## RECORDS SHOWN

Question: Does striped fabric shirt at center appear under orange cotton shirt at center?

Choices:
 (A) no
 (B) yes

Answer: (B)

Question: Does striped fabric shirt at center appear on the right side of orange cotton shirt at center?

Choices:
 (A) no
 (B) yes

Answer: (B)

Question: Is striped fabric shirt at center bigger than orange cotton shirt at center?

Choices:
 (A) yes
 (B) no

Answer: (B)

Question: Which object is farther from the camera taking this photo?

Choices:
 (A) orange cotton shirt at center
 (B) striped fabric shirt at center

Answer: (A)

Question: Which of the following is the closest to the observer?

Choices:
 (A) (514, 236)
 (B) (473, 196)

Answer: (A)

## EXERCISE
Lay out the data from its first line through the line containing "Question: Which object" as a numbered list, omitting blank lines.

## EXERCISE RESPONSE
1. Question: Does striped fabric shirt at center appear under orange cotton shirt at center?
2. Choices:
3.  (A) no
4.  (B) yes
5. Answer: (B)
6. Question: Does striped fabric shirt at center appear on the right side of orange cotton shirt at center?
7. Choices:
8.  (A) no
9.  (B) yes
10. Answer: (B)
11. Question: Is striped fabric shirt at center bigger than orange cotton shirt at center?
12. Choices:
13.  (A) yes
14.  (B) no
15. Answer: (B)
16. Question: Which object is farther from the camera taking this photo?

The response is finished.